Recorded data:
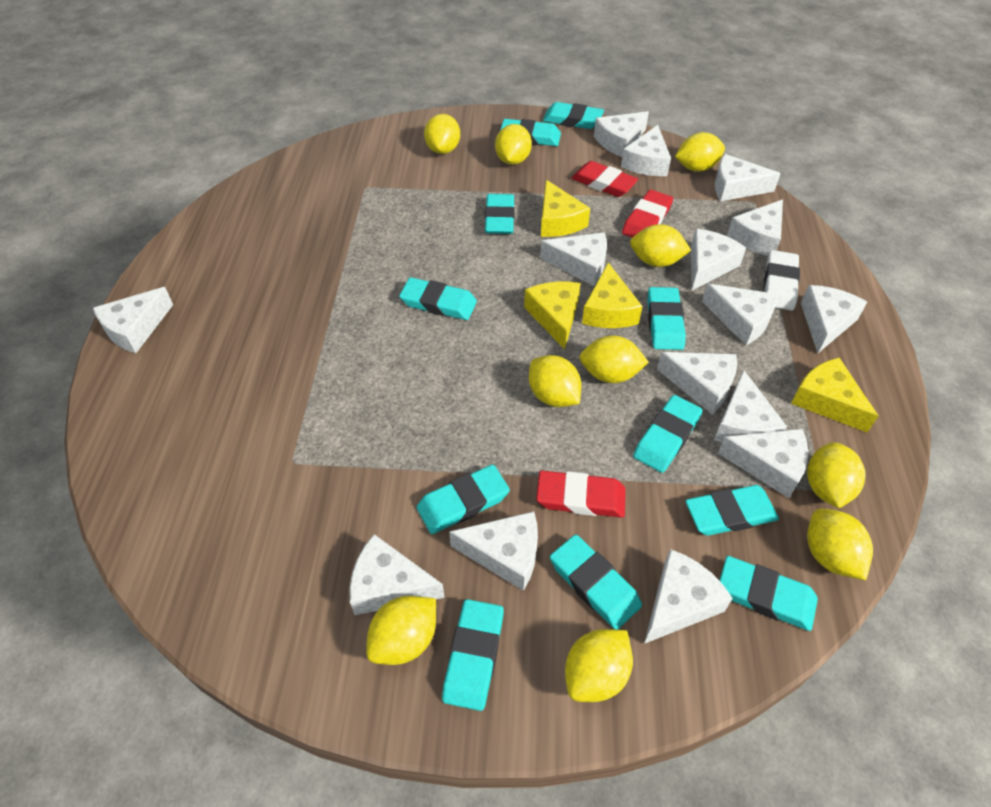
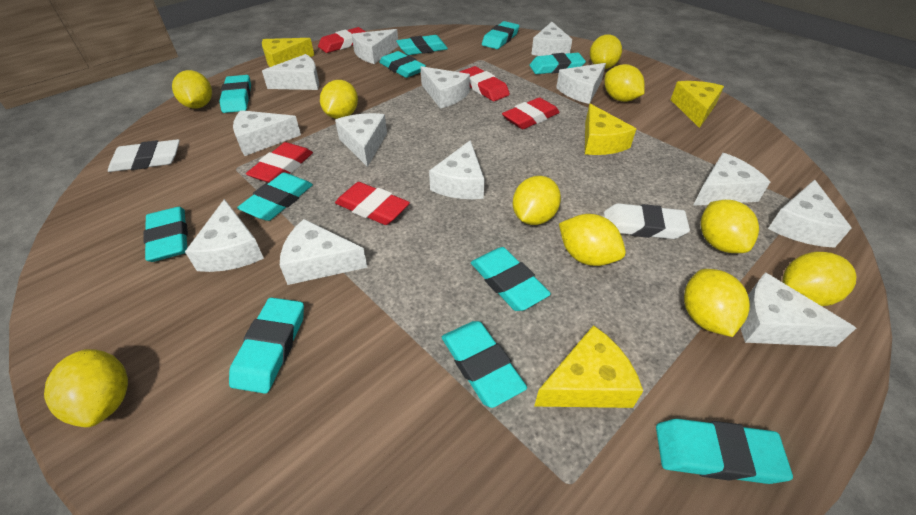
red eraser: 3 -> 5
white cheese: 15 -> 13
white eraser: 1 -> 2

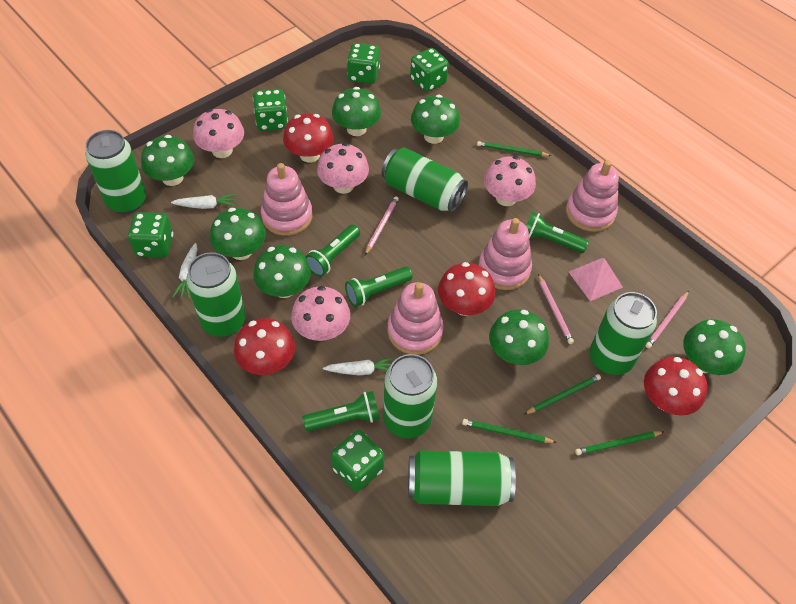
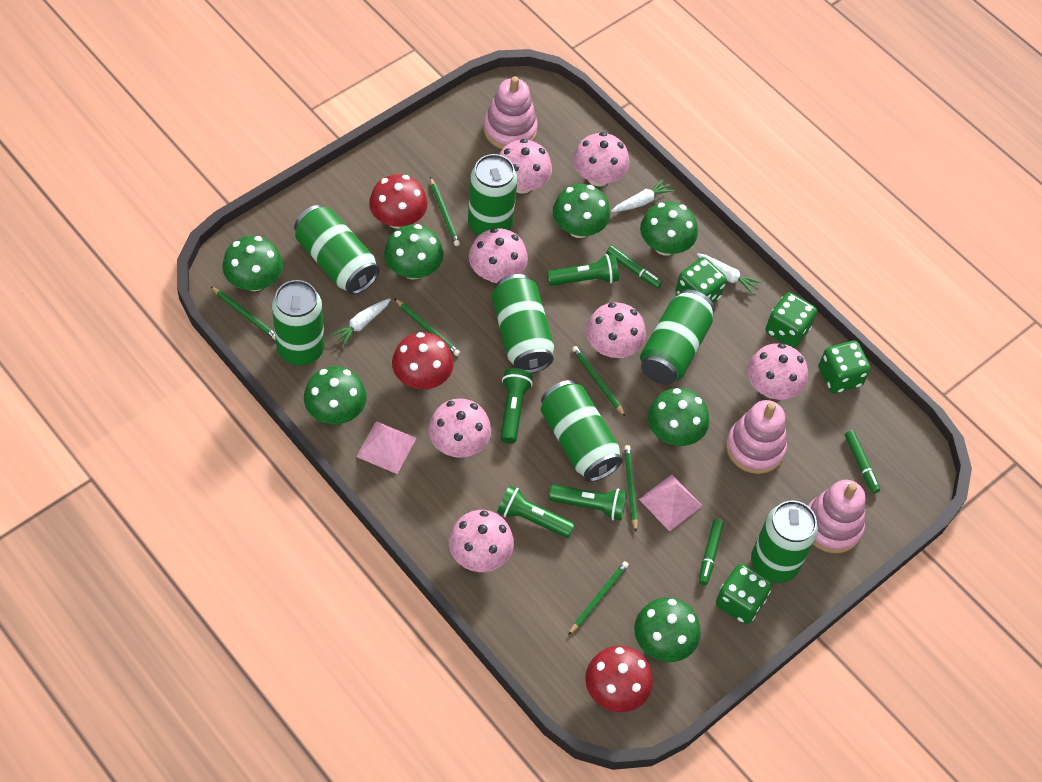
green can: 6 -> 7
green dice: 5 -> 4
green marker: 0 -> 3
green pencil: 4 -> 6
pink mushroom: 4 -> 7
pink pencil: 3 -> 0
pink pyramid: 1 -> 2
pink stacking toy: 4 -> 3
red mushroom: 4 -> 3

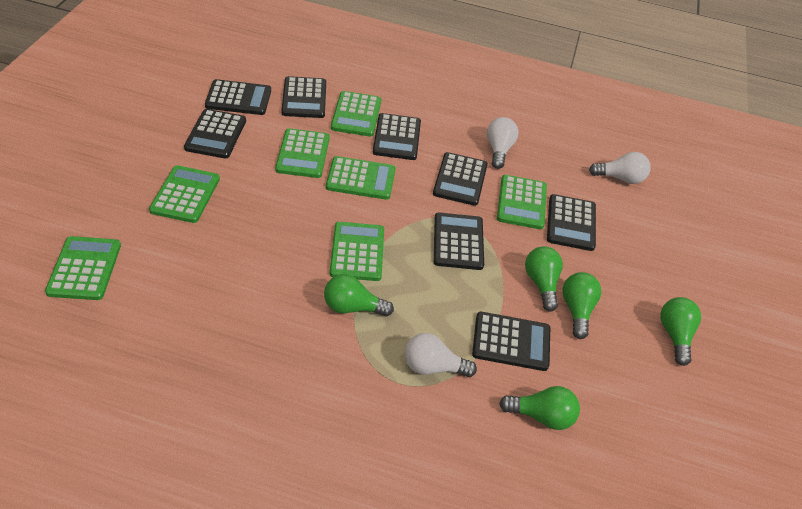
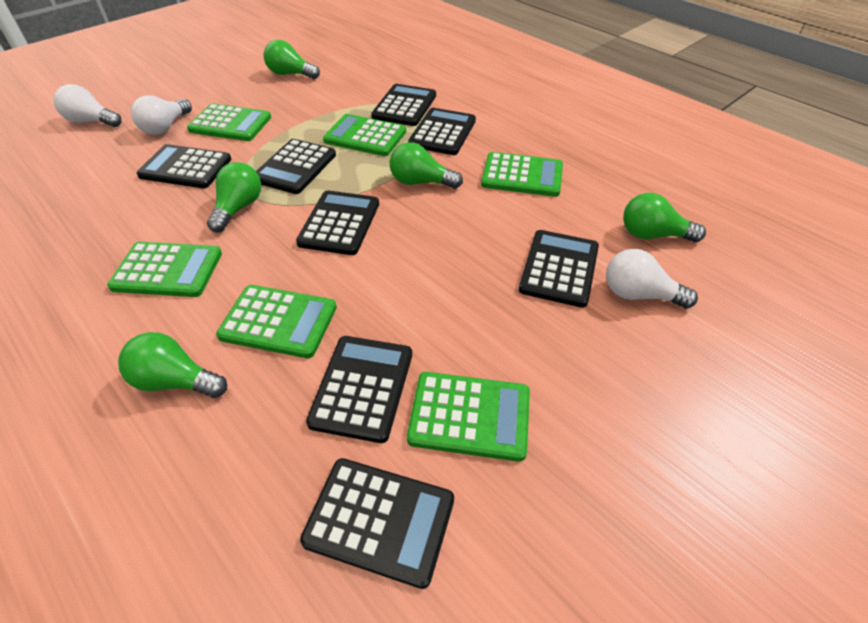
green calculator: 7 -> 6

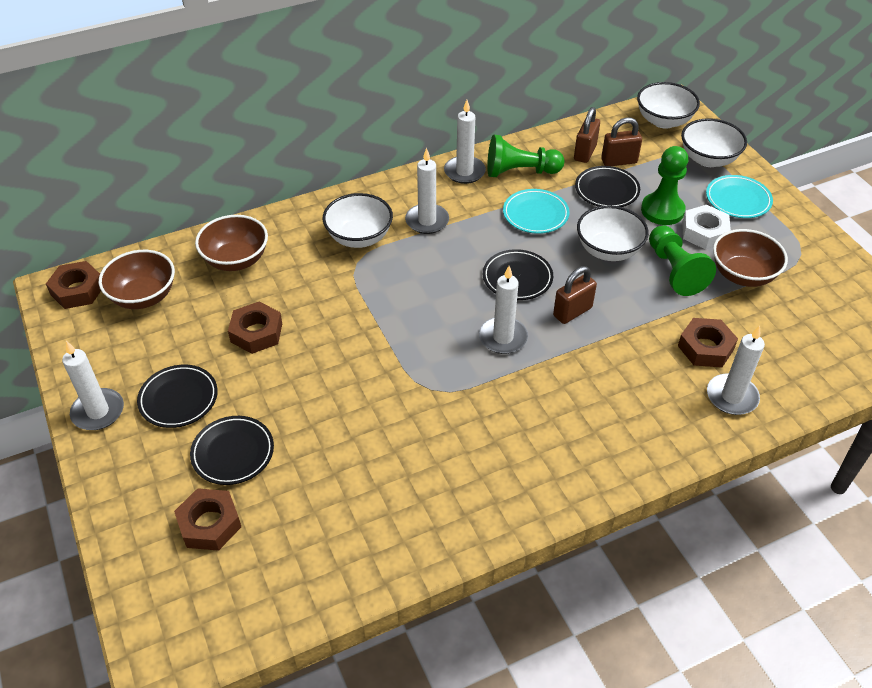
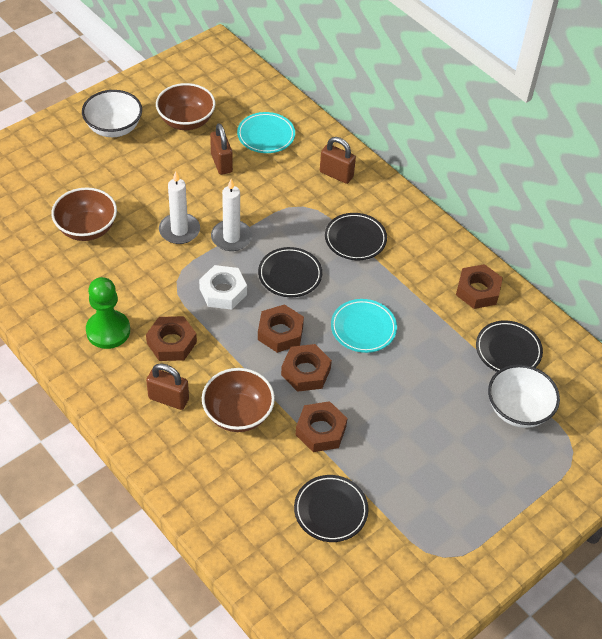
brown nut: 4 -> 5
green pawn: 3 -> 1
white bowl: 4 -> 2
white candle: 5 -> 2

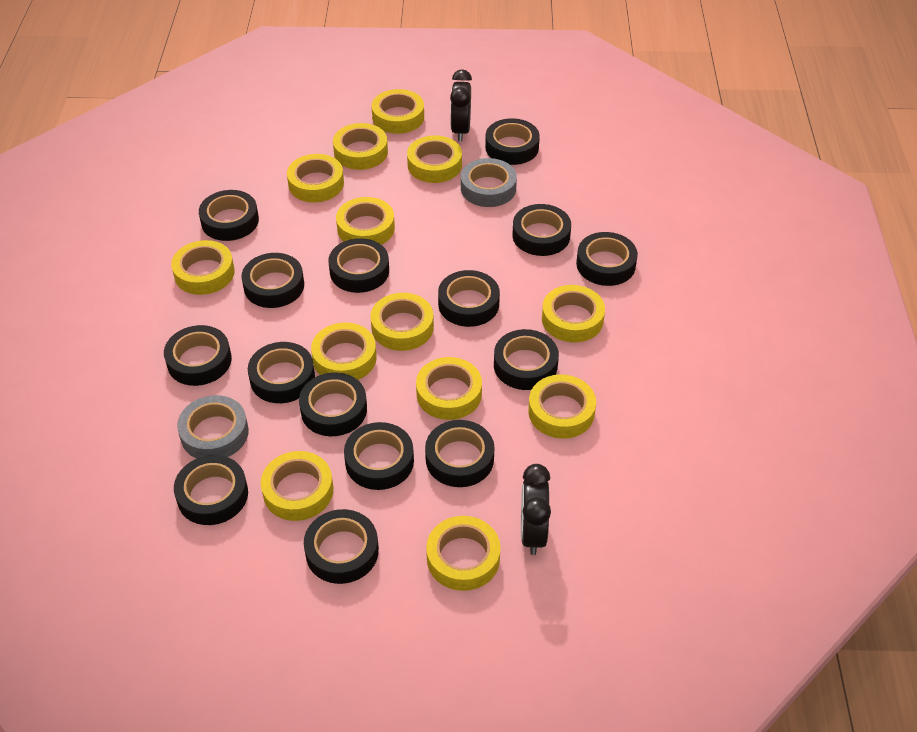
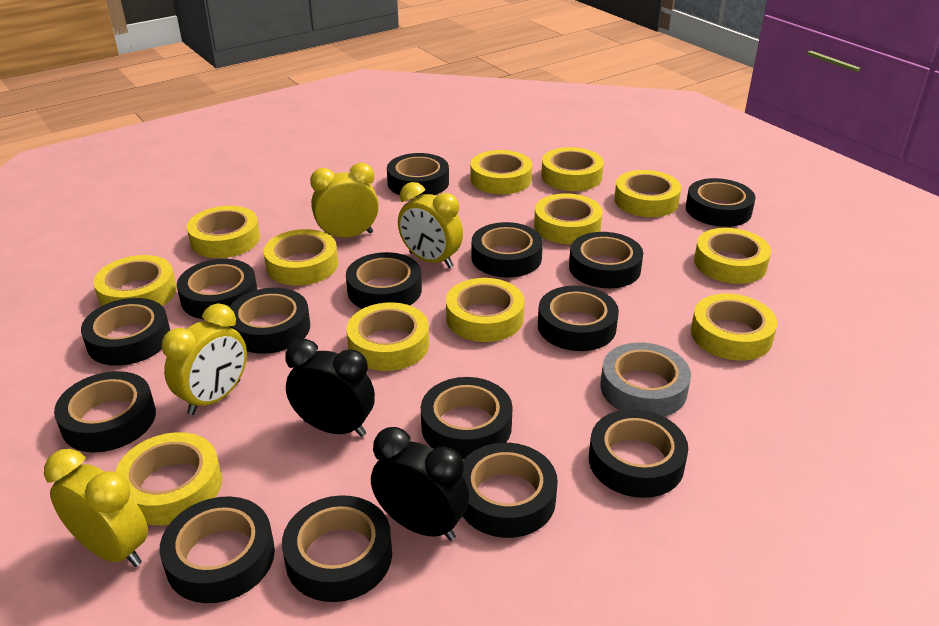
grey tape: 2 -> 1
yellow clock: 0 -> 4
yellow tape: 13 -> 12

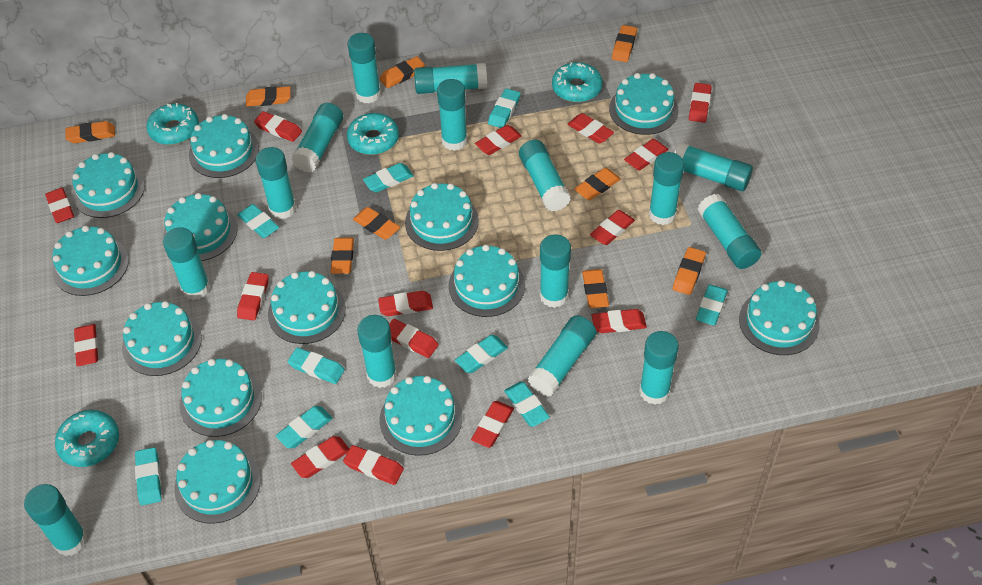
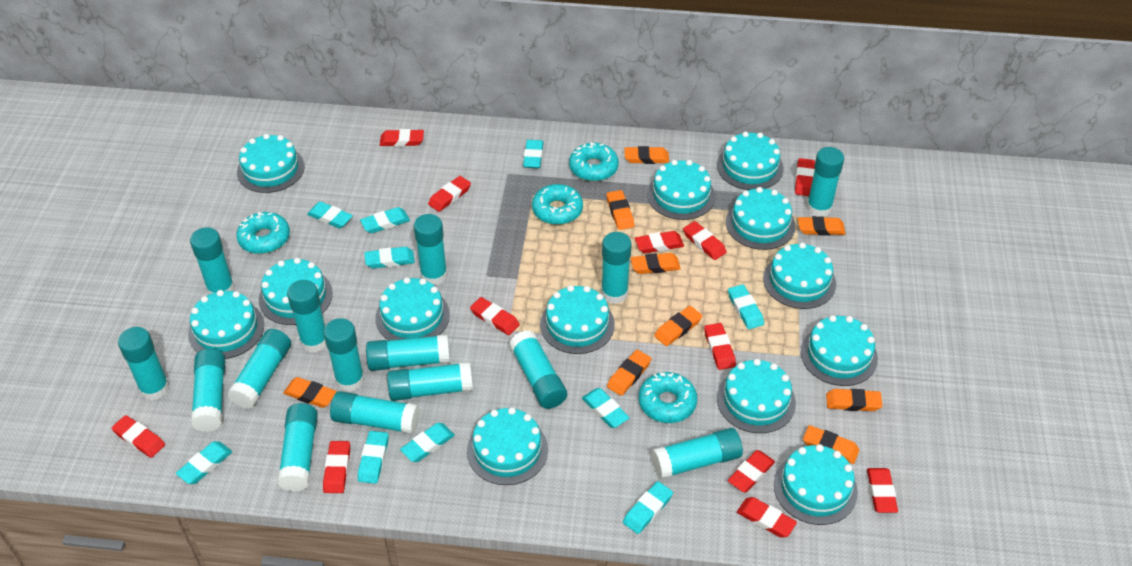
red eraser: 15 -> 12
turquoise eraser: 9 -> 10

▶ **INSTRUCTIONS TO FOLLOW**
The line containing "green dice: 5 -> 4" and every line after it, up to the last line of the data, should be returned exactly, without the pictures.

▶ **FINISHED EXERCISE**
green dice: 5 -> 4
green marker: 0 -> 3
green pencil: 4 -> 6
pink mushroom: 4 -> 7
pink pencil: 3 -> 0
pink pyramid: 1 -> 2
pink stacking toy: 4 -> 3
red mushroom: 4 -> 3

green calculator: 7 -> 6

brown nut: 4 -> 5
green pawn: 3 -> 1
white bowl: 4 -> 2
white candle: 5 -> 2

grey tape: 2 -> 1
yellow clock: 0 -> 4
yellow tape: 13 -> 12

red eraser: 15 -> 12
turquoise eraser: 9 -> 10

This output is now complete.